• **WHAT TO PRODUCE**: Please reproduce exactly, and only, the line containing "blue brick B11" and every line after it to the end of the records below, leaving out all pictures.

^^^^

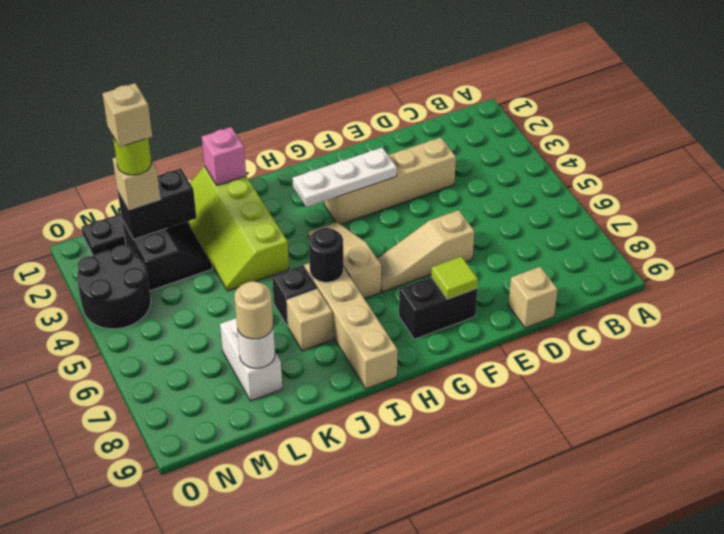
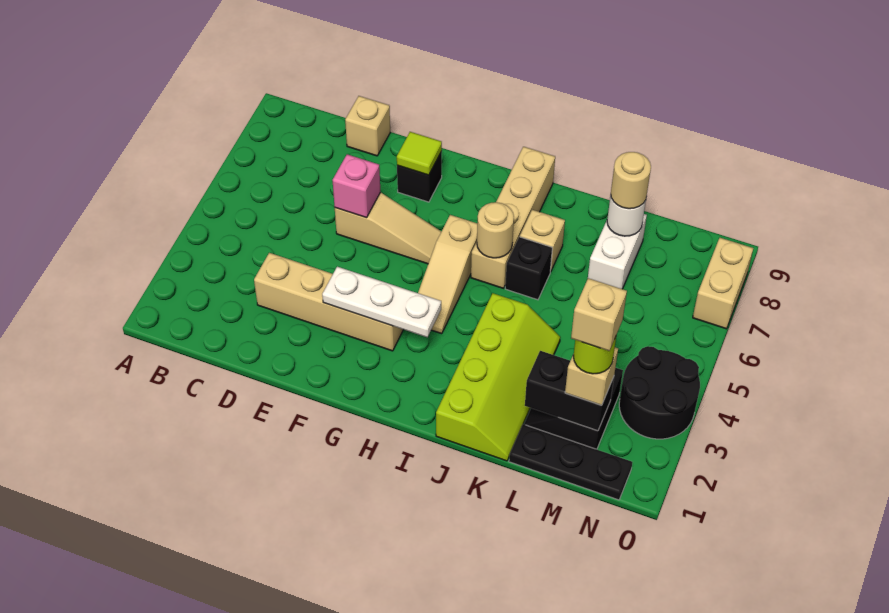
black brick F8:G8 level 1 -> black brick F8 level 1
black round brick I6 level 2 -> tan round brick I6 level 2
pink brick J1 level 2 -> pink brick E6 level 2
none -> tan brick O7:O8 level 1

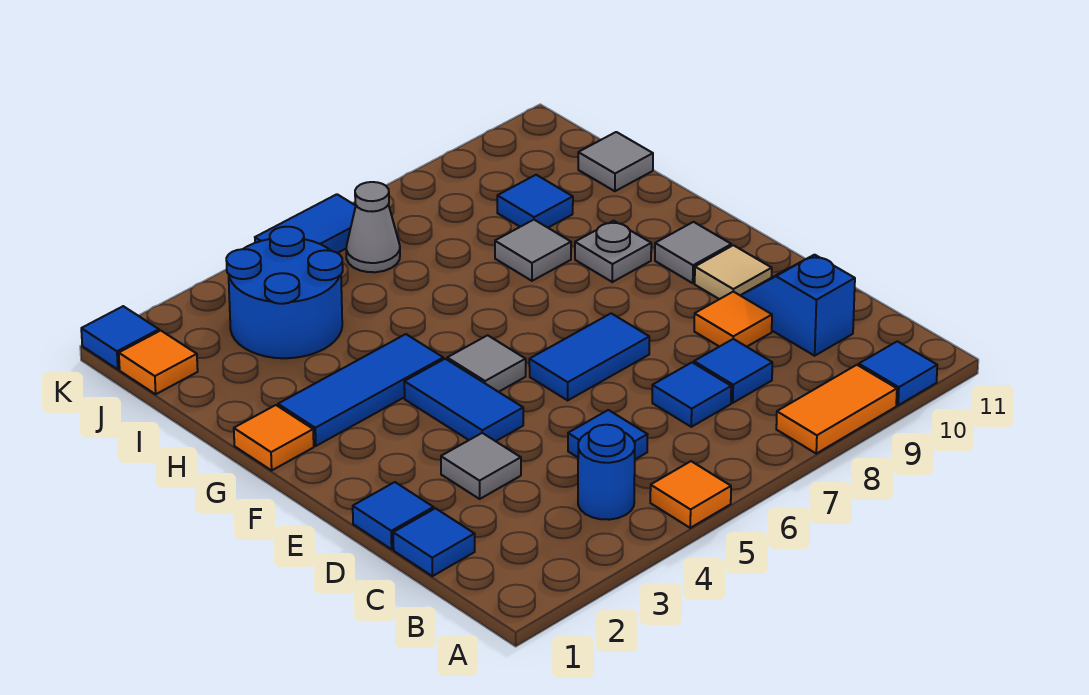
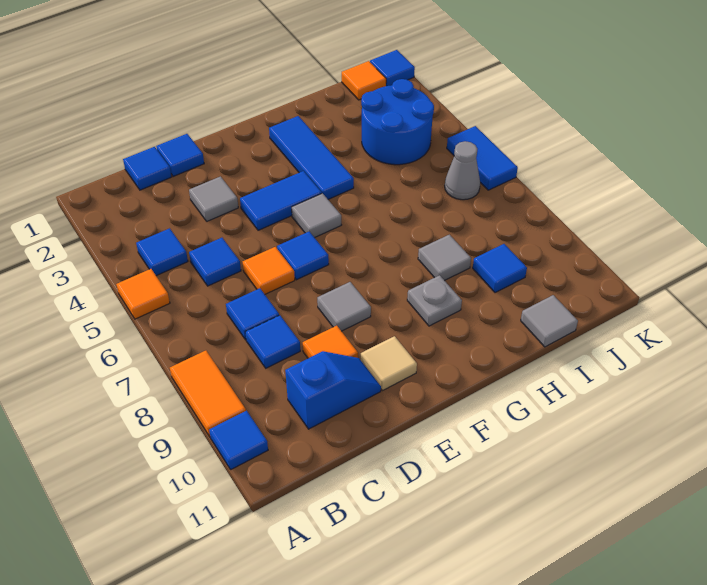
blue round brick B4 level 1 -> blue tile B4 level 1
blue tile E6:E7 level 1 -> blue tile E6 level 1
grey tile F10 level 1 -> grey tile E8 level 1
orange tile G1 level 1 -> orange tile D6 level 1

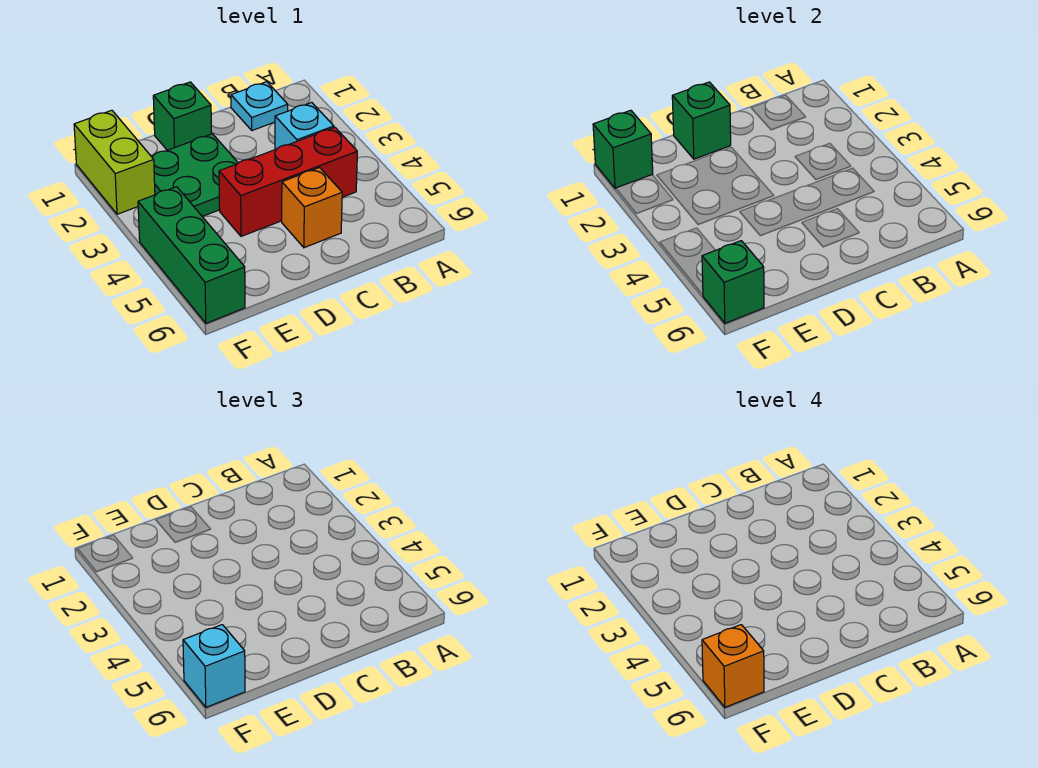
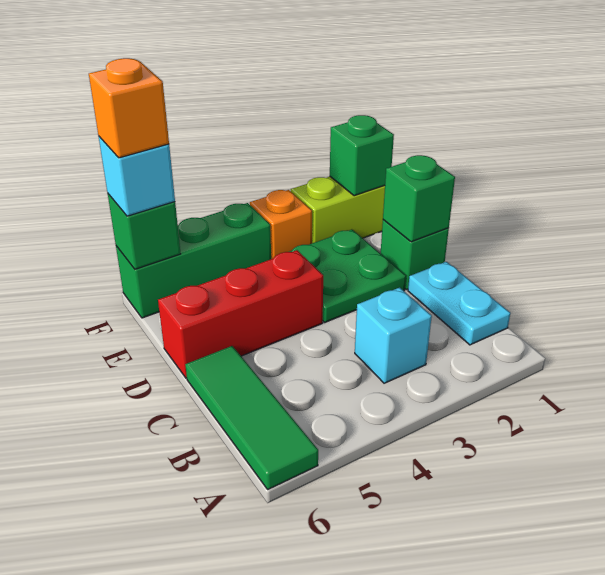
none -> green tile A6:C6 level 1
cyan plate B1 level 1 -> cyan plate B1:C1 level 1
red brick B4:D4 level 1 -> red brick D4:D6 level 1
orange brick C5 level 1 -> orange brick F3 level 1

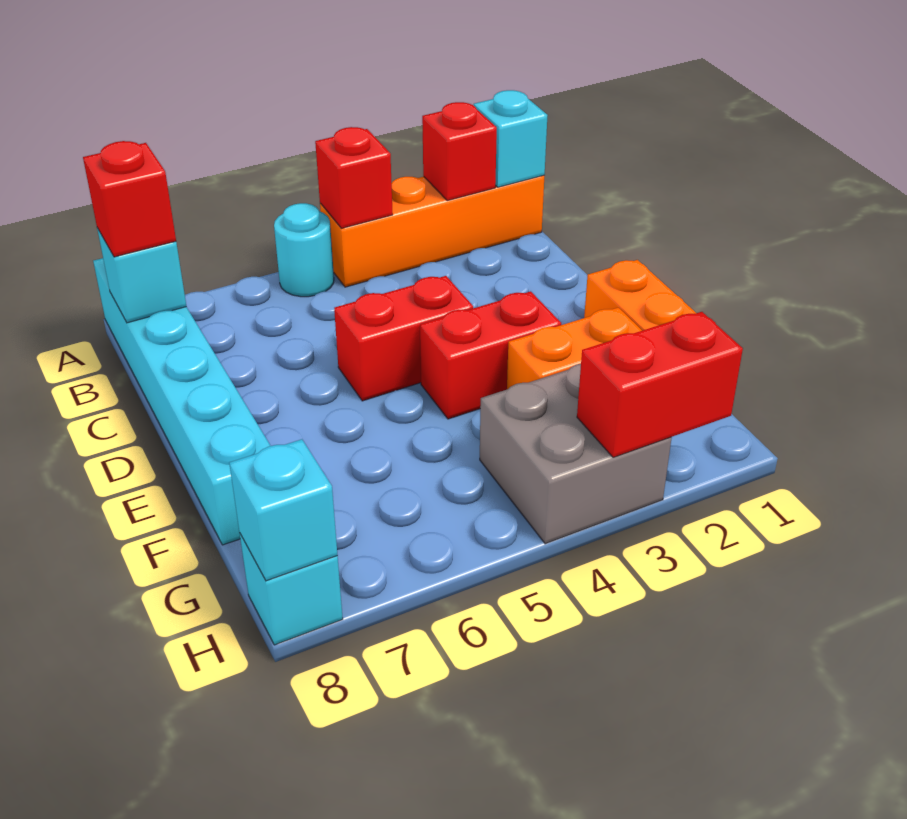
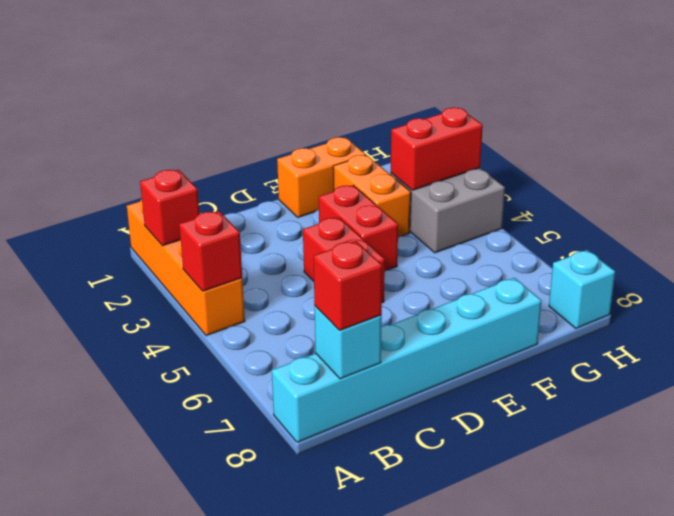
cyan brick A1 level 2 -> none
cyan round brick A5 level 1 -> none
red brick H2:H3 level 2 -> red brick G3:H3 level 2
cyan brick H8 level 2 -> none

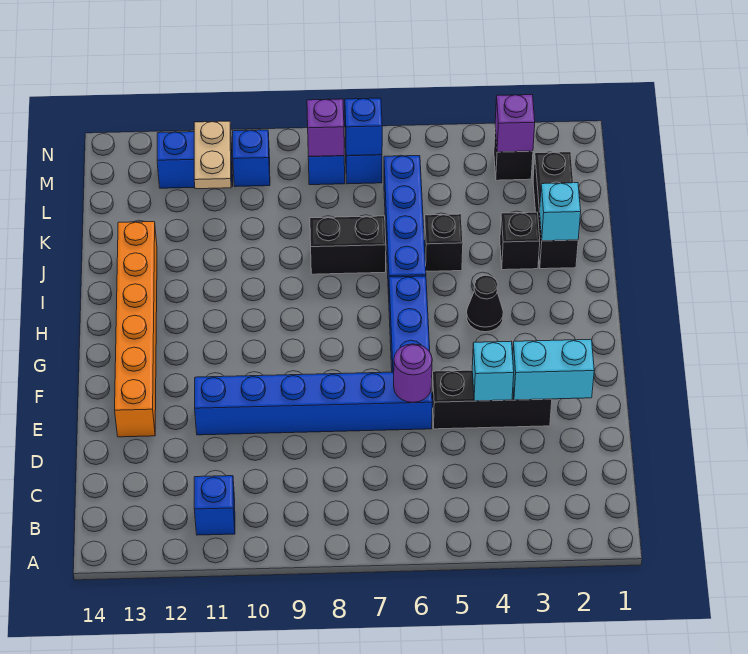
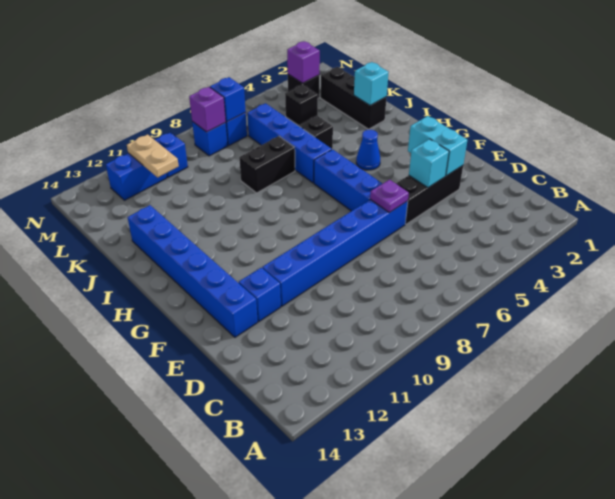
blue brick B11 level 1 -> blue brick E12 level 1
cyan brick E2:E3 level 2 -> cyan brick E3:F3 level 2
purple round brick E6 level 2 -> purple plate E6 level 2
orange brick E13:J13 level 1 -> blue brick E13:J13 level 1
black cone H4 level 1 -> blue cone H4 level 1
black brick J3 level 1 -> black brick L4 level 1

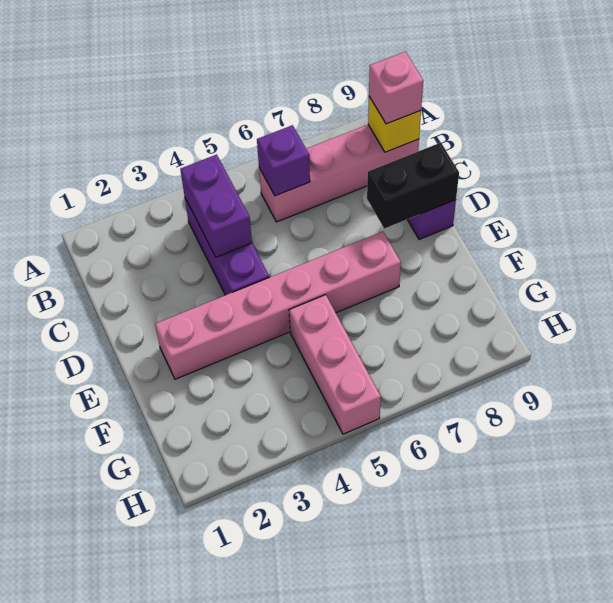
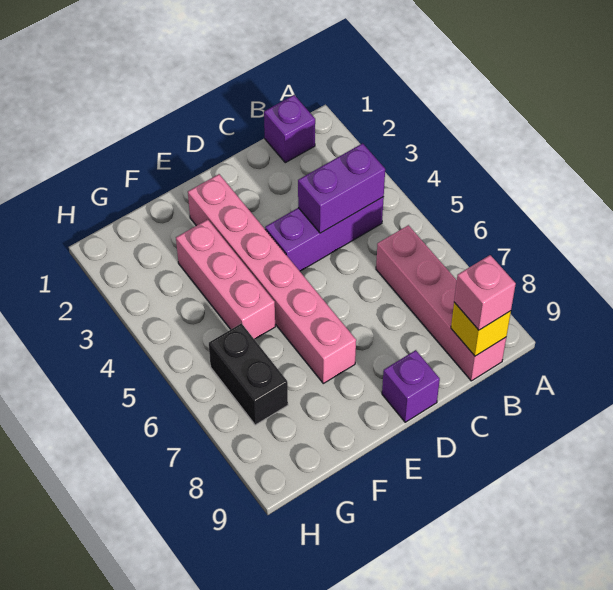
purple brick B6 level 2 -> purple brick B1 level 1
black brick D8:D9 level 2 -> black brick G6:G7 level 1
pink brick F5:H5 level 1 -> pink brick F3:F5 level 1

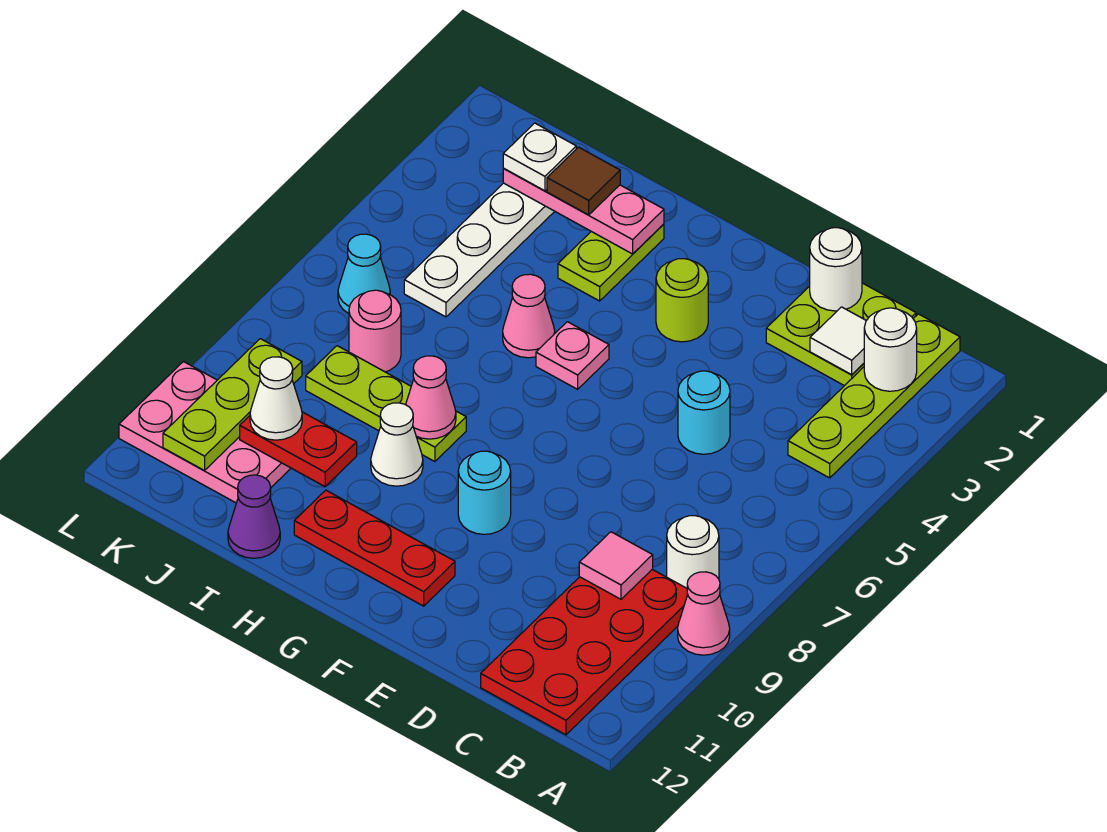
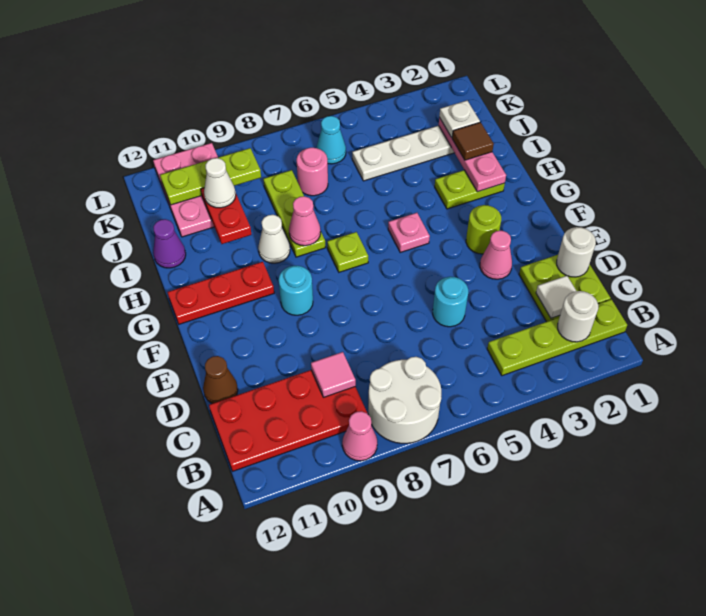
white round brick B8 level 1 -> white round brick A7:B8 level 1
none -> brown cone D12 level 1
red plate F11:H11 level 1 -> red plate G10:G12 level 1
none -> lime plate G7 level 1
pink cone H5 level 1 -> pink cone E3 level 1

^^^^

• **EXERCISE ANSWER**:
blue brick B11 level 1 -> blue brick E12 level 1
cyan brick E2:E3 level 2 -> cyan brick E3:F3 level 2
purple round brick E6 level 2 -> purple plate E6 level 2
orange brick E13:J13 level 1 -> blue brick E13:J13 level 1
black cone H4 level 1 -> blue cone H4 level 1
black brick J3 level 1 -> black brick L4 level 1

purple brick B6 level 2 -> purple brick B1 level 1
black brick D8:D9 level 2 -> black brick G6:G7 level 1
pink brick F5:H5 level 1 -> pink brick F3:F5 level 1

white round brick B8 level 1 -> white round brick A7:B8 level 1
none -> brown cone D12 level 1
red plate F11:H11 level 1 -> red plate G10:G12 level 1
none -> lime plate G7 level 1
pink cone H5 level 1 -> pink cone E3 level 1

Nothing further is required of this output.